Material provided Block Start

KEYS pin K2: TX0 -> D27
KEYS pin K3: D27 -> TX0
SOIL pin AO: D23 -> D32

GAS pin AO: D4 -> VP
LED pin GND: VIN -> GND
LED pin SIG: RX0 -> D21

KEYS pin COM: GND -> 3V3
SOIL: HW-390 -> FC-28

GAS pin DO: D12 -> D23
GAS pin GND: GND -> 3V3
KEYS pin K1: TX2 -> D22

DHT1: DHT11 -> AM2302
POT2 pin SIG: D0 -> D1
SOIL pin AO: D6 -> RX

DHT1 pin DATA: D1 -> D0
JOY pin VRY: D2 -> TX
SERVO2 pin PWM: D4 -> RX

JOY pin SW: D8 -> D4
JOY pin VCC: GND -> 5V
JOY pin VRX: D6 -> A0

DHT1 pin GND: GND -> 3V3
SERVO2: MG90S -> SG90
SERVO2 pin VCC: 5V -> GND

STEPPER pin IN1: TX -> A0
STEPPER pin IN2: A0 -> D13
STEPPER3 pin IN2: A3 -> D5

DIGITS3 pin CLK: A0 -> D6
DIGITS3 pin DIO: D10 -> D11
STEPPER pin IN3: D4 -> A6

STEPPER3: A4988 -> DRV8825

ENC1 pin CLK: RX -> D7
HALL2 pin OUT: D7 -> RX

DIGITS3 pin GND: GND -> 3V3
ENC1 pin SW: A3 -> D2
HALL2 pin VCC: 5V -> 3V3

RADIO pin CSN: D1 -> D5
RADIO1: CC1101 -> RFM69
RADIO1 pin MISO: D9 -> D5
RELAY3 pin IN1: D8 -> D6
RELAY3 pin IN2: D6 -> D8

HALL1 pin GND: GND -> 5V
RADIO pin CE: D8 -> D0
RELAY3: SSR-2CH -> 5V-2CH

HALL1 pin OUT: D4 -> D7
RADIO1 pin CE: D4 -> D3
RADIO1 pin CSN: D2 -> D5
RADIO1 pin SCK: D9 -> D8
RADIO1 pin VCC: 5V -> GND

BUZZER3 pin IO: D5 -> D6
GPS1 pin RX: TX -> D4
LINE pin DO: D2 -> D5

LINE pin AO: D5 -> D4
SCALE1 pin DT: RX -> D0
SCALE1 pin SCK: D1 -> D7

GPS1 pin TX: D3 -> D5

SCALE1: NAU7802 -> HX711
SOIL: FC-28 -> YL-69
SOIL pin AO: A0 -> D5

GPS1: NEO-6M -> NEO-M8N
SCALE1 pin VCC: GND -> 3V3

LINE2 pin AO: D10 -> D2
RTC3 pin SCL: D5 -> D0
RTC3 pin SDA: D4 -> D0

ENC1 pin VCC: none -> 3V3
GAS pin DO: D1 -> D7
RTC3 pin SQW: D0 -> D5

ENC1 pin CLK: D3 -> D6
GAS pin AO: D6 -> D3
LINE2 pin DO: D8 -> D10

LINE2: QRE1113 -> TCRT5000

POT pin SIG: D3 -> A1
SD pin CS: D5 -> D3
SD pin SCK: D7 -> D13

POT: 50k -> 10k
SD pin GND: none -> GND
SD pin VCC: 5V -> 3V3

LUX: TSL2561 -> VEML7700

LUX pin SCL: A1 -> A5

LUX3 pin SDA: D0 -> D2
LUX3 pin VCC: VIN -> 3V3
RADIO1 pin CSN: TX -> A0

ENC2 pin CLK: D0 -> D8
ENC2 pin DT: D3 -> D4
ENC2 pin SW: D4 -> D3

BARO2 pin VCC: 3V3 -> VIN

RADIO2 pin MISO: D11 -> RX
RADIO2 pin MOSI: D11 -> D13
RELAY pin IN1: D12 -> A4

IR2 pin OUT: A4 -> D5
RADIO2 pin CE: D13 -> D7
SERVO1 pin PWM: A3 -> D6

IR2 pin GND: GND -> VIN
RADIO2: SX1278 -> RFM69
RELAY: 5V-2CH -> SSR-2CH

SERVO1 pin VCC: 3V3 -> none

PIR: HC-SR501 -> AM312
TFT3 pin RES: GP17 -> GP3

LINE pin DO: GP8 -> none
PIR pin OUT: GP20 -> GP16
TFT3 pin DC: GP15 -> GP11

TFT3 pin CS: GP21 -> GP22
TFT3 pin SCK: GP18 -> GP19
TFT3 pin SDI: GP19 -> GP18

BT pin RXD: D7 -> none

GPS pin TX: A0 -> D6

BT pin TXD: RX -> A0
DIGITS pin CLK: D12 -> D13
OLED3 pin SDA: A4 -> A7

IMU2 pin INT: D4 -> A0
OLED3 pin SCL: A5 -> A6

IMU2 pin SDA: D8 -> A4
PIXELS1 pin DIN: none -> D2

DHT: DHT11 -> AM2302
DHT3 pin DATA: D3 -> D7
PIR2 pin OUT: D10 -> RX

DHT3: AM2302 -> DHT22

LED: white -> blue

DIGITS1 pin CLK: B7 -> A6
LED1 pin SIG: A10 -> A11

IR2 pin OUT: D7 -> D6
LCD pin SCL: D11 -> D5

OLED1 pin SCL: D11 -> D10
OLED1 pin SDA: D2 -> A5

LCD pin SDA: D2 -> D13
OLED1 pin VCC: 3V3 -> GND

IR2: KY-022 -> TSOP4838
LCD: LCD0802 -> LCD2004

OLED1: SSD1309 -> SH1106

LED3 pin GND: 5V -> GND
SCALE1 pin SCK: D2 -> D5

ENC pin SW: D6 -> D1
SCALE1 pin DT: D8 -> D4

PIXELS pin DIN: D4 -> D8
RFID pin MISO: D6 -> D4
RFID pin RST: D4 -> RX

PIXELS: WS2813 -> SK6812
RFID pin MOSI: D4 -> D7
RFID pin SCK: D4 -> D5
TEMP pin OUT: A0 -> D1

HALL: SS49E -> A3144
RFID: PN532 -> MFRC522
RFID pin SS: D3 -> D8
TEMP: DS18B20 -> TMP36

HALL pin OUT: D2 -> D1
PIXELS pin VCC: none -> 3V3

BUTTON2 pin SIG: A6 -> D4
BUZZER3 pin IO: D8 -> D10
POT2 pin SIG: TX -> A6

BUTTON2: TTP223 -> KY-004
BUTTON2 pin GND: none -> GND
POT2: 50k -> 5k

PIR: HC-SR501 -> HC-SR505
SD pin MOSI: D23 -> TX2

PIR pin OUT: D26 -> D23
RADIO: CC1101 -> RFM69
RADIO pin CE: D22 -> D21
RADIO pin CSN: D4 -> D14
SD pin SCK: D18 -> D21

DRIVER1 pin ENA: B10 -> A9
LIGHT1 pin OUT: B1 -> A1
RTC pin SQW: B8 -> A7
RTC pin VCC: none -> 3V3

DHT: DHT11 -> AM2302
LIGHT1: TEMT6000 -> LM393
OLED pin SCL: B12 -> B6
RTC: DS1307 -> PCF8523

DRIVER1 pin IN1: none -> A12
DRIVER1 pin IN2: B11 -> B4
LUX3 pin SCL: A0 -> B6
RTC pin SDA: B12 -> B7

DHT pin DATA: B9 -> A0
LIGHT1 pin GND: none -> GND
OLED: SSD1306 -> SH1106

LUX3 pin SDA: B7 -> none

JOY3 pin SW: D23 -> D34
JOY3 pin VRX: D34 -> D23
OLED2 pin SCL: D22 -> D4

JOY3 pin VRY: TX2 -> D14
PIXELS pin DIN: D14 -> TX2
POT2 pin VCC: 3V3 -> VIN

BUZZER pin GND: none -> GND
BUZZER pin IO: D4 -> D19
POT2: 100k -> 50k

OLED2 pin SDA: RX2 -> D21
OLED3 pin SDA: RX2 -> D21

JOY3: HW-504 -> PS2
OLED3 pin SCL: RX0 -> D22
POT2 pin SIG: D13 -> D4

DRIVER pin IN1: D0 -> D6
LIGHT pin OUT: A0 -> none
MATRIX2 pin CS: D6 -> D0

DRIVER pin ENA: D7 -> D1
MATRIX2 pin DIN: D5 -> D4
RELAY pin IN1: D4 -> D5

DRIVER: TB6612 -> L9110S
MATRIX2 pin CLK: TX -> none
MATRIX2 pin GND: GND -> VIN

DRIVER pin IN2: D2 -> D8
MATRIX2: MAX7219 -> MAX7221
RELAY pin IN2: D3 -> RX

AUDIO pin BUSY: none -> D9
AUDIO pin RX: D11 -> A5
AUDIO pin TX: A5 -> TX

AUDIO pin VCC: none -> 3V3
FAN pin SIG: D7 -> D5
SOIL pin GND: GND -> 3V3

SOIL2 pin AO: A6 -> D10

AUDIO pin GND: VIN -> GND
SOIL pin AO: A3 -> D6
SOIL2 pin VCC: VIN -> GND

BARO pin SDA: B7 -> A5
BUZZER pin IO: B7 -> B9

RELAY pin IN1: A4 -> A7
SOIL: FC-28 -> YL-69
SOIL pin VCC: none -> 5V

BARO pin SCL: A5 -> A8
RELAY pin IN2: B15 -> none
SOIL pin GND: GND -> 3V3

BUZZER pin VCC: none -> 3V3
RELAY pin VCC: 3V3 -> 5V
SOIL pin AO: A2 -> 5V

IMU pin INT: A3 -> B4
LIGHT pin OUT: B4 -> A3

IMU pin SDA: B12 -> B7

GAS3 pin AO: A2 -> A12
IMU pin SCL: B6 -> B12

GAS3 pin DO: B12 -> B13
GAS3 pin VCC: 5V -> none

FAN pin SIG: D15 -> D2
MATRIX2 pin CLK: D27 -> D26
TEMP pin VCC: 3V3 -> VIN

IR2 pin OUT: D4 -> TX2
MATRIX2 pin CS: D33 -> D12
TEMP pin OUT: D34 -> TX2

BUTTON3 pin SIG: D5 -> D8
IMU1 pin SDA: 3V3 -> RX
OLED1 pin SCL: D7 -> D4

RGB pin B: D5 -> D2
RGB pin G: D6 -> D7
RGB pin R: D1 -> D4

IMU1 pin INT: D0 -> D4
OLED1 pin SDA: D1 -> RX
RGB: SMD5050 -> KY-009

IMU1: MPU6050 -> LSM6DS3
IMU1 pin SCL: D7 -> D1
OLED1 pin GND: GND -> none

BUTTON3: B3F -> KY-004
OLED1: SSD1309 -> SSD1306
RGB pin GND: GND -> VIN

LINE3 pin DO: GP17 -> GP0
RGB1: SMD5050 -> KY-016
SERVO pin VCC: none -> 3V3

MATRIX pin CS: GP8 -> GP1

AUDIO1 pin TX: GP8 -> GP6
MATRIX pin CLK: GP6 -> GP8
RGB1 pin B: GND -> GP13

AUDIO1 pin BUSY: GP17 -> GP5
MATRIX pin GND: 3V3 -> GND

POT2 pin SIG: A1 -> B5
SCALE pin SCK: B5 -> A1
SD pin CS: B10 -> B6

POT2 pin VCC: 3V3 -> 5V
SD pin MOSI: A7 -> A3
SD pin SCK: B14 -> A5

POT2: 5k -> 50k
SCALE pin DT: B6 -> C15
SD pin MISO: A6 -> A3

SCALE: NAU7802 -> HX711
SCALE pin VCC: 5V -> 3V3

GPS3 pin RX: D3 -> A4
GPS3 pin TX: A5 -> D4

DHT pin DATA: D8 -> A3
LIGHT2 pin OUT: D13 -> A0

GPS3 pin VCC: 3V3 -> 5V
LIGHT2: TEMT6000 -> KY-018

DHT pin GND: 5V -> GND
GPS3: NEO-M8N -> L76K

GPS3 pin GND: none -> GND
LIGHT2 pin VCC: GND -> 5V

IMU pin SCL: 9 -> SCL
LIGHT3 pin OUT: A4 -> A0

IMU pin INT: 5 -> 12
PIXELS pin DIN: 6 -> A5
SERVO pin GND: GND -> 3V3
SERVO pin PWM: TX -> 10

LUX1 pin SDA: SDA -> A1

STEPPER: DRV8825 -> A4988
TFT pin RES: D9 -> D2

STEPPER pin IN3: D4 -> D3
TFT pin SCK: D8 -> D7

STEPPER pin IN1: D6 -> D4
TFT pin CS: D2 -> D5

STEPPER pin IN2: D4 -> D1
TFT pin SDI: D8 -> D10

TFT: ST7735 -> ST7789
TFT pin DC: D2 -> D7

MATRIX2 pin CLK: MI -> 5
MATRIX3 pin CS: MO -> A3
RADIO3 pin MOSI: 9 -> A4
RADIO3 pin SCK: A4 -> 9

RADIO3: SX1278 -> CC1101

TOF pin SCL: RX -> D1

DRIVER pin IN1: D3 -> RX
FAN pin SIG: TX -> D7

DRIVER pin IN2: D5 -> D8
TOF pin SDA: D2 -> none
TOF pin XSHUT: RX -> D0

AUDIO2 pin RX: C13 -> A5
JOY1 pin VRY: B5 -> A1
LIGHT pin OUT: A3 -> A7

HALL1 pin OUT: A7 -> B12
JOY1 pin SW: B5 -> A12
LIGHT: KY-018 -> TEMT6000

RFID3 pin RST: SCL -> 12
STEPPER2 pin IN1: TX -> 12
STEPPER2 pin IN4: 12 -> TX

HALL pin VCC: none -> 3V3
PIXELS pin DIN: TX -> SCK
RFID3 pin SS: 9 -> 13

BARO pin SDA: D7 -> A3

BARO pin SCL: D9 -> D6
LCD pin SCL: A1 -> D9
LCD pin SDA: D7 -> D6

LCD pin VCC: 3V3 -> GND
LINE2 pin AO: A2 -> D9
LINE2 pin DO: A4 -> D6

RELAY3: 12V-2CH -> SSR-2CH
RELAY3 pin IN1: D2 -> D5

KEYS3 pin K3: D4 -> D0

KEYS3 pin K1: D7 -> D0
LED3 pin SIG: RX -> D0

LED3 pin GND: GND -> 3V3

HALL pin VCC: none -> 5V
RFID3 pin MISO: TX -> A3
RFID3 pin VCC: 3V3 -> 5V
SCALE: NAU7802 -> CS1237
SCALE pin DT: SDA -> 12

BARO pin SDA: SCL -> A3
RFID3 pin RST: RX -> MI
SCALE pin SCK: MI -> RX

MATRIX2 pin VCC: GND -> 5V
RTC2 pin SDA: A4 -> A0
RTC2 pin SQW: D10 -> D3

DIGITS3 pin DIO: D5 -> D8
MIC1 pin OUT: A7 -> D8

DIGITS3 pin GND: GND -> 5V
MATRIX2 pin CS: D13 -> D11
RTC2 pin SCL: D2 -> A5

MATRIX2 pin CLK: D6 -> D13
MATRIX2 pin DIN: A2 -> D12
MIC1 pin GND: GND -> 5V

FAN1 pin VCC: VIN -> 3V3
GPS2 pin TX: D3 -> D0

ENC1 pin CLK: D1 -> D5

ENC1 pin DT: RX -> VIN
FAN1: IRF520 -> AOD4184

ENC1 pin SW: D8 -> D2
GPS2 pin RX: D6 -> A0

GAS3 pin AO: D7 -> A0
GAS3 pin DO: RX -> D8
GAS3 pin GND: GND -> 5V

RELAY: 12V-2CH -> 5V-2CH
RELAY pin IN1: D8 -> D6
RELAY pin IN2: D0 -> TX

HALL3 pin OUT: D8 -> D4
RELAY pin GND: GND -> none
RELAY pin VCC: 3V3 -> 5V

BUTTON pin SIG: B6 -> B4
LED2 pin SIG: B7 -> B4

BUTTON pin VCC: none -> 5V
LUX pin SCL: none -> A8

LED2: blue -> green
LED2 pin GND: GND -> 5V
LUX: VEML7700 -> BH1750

Material provided Block End

> **What you will do**
Give back the opening line of the records above and every line after it, up to and including the one with "LINE2 pin DO: D8 -> D10", unchanged.

> **Solution for this problem**
KEYS pin K2: TX0 -> D27
KEYS pin K3: D27 -> TX0
SOIL pin AO: D23 -> D32

GAS pin AO: D4 -> VP
LED pin GND: VIN -> GND
LED pin SIG: RX0 -> D21

KEYS pin COM: GND -> 3V3
SOIL: HW-390 -> FC-28

GAS pin DO: D12 -> D23
GAS pin GND: GND -> 3V3
KEYS pin K1: TX2 -> D22

DHT1: DHT11 -> AM2302
POT2 pin SIG: D0 -> D1
SOIL pin AO: D6 -> RX

DHT1 pin DATA: D1 -> D0
JOY pin VRY: D2 -> TX
SERVO2 pin PWM: D4 -> RX

JOY pin SW: D8 -> D4
JOY pin VCC: GND -> 5V
JOY pin VRX: D6 -> A0

DHT1 pin GND: GND -> 3V3
SERVO2: MG90S -> SG90
SERVO2 pin VCC: 5V -> GND

STEPPER pin IN1: TX -> A0
STEPPER pin IN2: A0 -> D13
STEPPER3 pin IN2: A3 -> D5

DIGITS3 pin CLK: A0 -> D6
DIGITS3 pin DIO: D10 -> D11
STEPPER pin IN3: D4 -> A6

STEPPER3: A4988 -> DRV8825

ENC1 pin CLK: RX -> D7
HALL2 pin OUT: D7 -> RX

DIGITS3 pin GND: GND -> 3V3
ENC1 pin SW: A3 -> D2
HALL2 pin VCC: 5V -> 3V3

RADIO pin CSN: D1 -> D5
RADIO1: CC1101 -> RFM69
RADIO1 pin MISO: D9 -> D5
RELAY3 pin IN1: D8 -> D6
RELAY3 pin IN2: D6 -> D8

HALL1 pin GND: GND -> 5V
RADIO pin CE: D8 -> D0
RELAY3: SSR-2CH -> 5V-2CH

HALL1 pin OUT: D4 -> D7
RADIO1 pin CE: D4 -> D3
RADIO1 pin CSN: D2 -> D5
RADIO1 pin SCK: D9 -> D8
RADIO1 pin VCC: 5V -> GND

BUZZER3 pin IO: D5 -> D6
GPS1 pin RX: TX -> D4
LINE pin DO: D2 -> D5

LINE pin AO: D5 -> D4
SCALE1 pin DT: RX -> D0
SCALE1 pin SCK: D1 -> D7

GPS1 pin TX: D3 -> D5

SCALE1: NAU7802 -> HX711
SOIL: FC-28 -> YL-69
SOIL pin AO: A0 -> D5

GPS1: NEO-6M -> NEO-M8N
SCALE1 pin VCC: GND -> 3V3

LINE2 pin AO: D10 -> D2
RTC3 pin SCL: D5 -> D0
RTC3 pin SDA: D4 -> D0

ENC1 pin VCC: none -> 3V3
GAS pin DO: D1 -> D7
RTC3 pin SQW: D0 -> D5

ENC1 pin CLK: D3 -> D6
GAS pin AO: D6 -> D3
LINE2 pin DO: D8 -> D10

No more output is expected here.